GIVEN REQUEST: Locate every line in the material that contains the string "treble" and copy each of those lines out in full.

DATASET EXTRACT:
"""
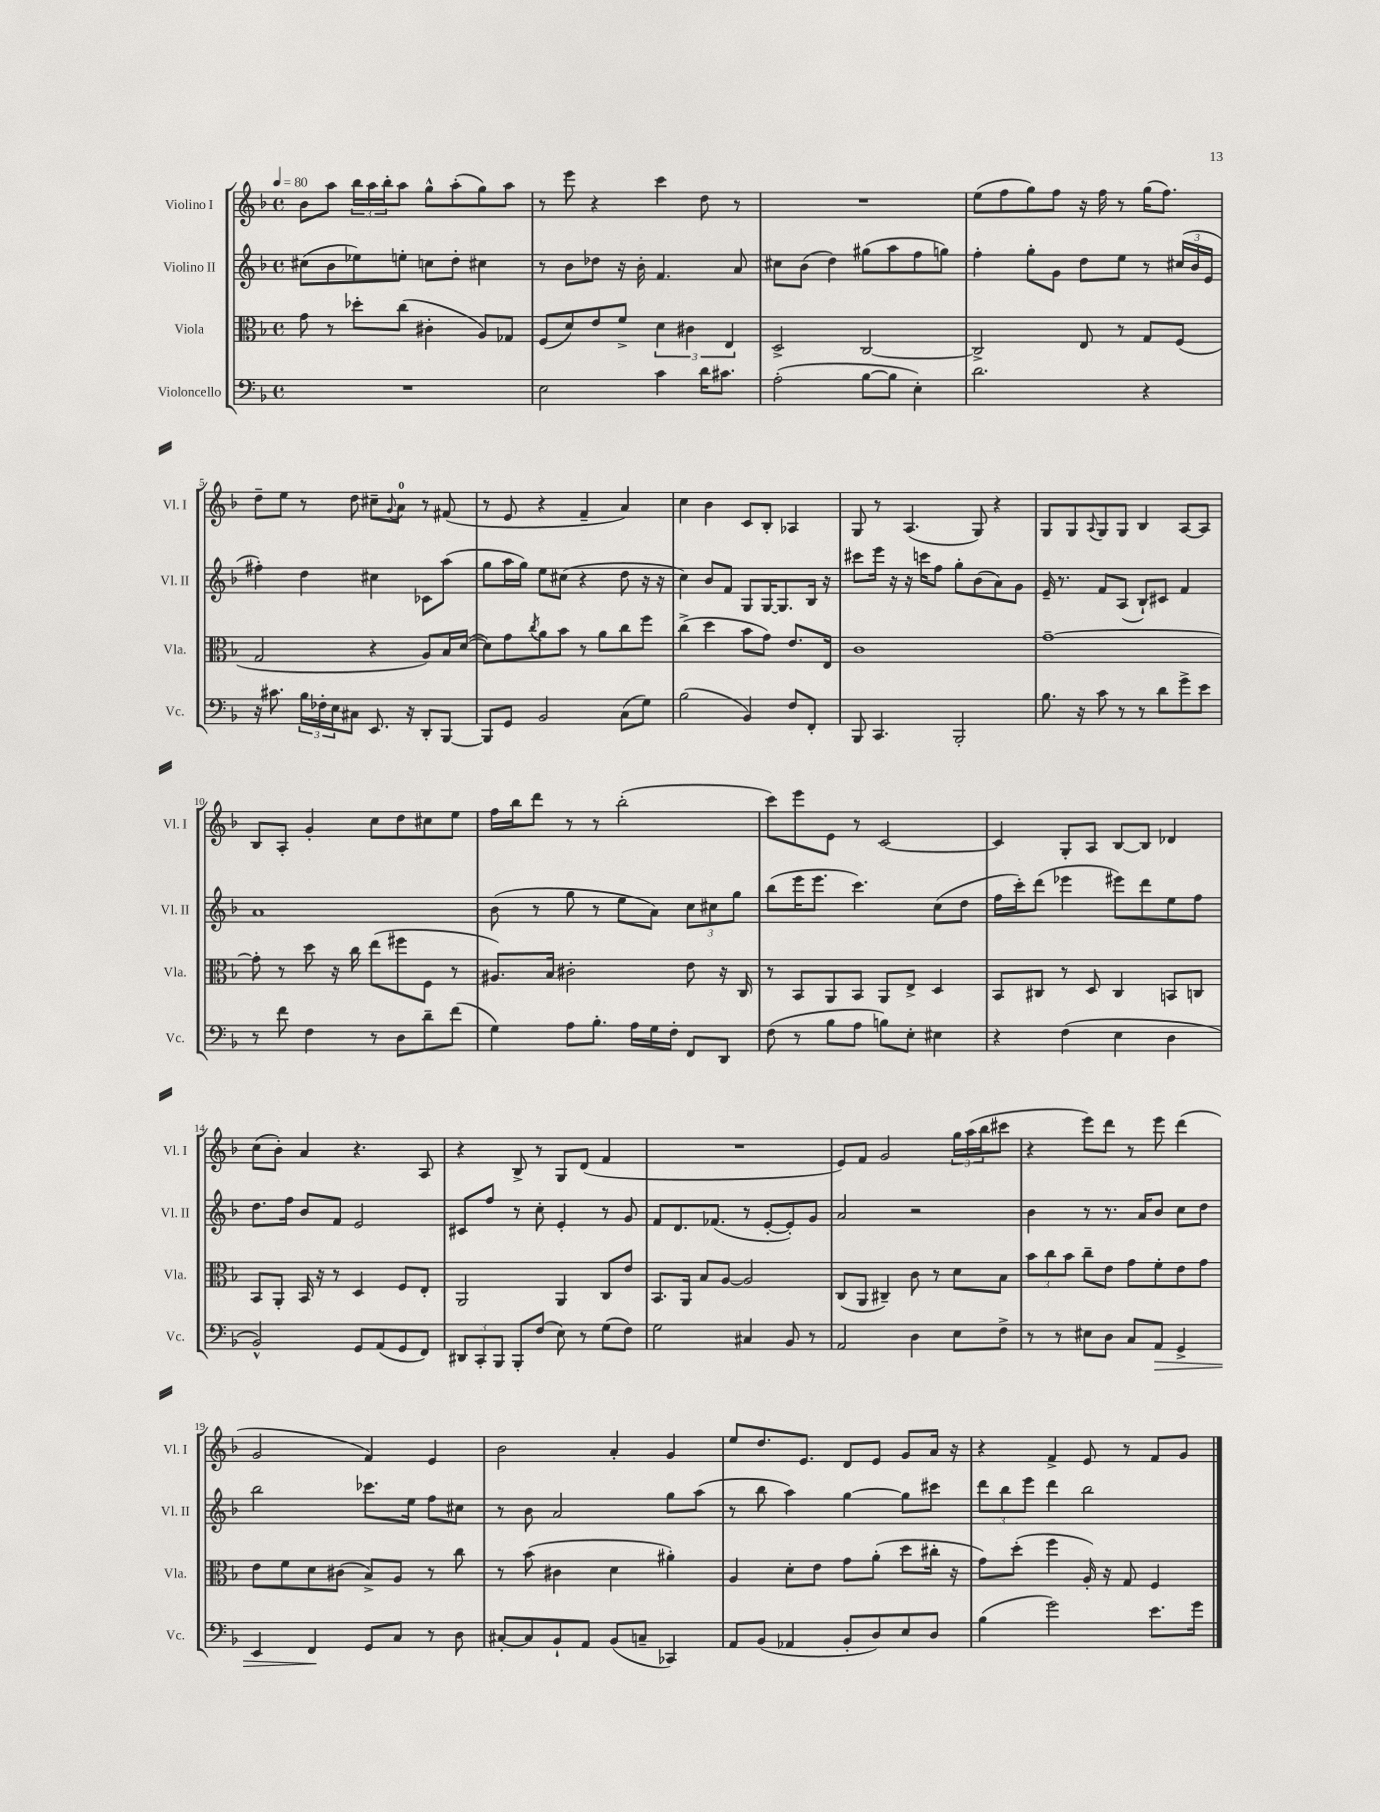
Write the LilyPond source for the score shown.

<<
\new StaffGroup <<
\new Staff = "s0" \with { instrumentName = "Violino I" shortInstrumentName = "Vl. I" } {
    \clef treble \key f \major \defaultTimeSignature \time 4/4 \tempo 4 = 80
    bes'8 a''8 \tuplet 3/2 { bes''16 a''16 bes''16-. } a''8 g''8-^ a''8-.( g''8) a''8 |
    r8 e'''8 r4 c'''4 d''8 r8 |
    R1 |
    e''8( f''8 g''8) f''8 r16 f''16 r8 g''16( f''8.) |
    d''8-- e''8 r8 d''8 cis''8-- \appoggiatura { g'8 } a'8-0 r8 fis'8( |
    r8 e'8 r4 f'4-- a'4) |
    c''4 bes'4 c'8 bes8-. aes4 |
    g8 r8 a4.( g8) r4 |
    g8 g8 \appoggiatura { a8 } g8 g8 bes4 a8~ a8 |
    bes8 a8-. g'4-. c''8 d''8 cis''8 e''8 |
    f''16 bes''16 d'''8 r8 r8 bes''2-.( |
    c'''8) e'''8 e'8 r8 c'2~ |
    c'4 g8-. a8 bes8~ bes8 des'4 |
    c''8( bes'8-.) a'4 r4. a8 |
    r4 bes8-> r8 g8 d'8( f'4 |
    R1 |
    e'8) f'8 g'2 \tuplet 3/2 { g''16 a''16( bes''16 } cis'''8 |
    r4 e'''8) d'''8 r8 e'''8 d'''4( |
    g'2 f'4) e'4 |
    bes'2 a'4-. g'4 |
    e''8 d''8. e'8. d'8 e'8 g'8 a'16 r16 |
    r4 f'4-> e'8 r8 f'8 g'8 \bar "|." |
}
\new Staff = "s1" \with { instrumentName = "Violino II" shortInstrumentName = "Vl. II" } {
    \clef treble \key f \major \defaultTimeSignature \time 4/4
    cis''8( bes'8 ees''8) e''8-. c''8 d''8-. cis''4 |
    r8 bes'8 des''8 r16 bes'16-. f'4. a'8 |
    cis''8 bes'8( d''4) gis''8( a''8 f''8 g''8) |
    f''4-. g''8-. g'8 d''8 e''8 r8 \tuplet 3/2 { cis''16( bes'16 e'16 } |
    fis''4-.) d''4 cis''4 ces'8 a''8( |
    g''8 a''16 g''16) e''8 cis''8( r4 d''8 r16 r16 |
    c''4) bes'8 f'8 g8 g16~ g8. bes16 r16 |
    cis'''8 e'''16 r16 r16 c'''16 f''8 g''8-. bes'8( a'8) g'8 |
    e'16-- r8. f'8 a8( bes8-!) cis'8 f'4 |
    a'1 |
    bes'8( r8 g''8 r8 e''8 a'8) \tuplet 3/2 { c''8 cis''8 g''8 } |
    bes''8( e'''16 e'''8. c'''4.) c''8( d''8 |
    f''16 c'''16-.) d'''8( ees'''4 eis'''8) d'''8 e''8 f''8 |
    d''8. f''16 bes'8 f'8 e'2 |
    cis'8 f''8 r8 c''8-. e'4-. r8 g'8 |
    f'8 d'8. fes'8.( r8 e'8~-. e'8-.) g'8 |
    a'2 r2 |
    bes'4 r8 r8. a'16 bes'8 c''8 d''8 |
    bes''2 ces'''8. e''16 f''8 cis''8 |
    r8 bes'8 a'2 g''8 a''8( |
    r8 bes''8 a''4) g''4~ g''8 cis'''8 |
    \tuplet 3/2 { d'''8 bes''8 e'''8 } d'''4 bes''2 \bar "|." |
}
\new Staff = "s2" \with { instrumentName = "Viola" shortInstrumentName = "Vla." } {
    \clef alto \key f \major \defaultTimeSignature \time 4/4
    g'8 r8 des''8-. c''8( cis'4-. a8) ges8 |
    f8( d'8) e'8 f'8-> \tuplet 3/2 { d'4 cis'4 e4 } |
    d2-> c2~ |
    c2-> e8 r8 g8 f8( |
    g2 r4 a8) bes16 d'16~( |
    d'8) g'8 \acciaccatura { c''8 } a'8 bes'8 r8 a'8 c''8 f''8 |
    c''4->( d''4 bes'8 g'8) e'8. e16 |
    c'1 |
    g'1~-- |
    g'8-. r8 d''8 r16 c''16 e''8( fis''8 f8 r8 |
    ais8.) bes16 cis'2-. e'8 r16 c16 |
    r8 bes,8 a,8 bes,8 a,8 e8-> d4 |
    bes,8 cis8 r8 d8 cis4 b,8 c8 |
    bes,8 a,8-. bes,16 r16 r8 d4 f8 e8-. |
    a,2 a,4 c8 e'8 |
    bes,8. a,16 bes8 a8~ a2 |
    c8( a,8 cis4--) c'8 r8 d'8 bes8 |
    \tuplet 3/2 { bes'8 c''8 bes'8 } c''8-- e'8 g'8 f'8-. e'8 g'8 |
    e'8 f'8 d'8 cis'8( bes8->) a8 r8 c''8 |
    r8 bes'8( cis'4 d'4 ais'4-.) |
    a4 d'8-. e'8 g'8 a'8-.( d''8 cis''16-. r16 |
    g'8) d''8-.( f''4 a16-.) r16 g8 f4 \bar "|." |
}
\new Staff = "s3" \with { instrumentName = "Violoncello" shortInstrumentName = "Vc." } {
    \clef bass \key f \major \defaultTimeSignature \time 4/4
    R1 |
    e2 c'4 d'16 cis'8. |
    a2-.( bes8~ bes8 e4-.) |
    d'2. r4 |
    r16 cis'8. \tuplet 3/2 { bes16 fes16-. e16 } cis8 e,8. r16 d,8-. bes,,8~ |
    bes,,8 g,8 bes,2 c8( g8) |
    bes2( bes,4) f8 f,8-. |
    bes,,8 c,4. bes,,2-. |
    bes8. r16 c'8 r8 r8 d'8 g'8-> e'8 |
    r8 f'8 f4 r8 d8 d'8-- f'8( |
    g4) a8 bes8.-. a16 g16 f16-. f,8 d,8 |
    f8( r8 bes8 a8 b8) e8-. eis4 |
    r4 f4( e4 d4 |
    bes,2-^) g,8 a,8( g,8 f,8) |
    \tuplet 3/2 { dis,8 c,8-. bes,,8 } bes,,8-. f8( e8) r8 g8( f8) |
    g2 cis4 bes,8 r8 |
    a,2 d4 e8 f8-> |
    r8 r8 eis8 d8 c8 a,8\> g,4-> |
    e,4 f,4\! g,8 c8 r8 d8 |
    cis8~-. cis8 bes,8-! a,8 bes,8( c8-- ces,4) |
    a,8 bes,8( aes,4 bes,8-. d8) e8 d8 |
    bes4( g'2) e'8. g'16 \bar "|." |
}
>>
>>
"""
THE SOLUTION:
    \clef treble \key f \major \defaultTimeSignature \time 4/4 \tempo 4 = 80
    \clef treble \key f \major \defaultTimeSignature \time 4/4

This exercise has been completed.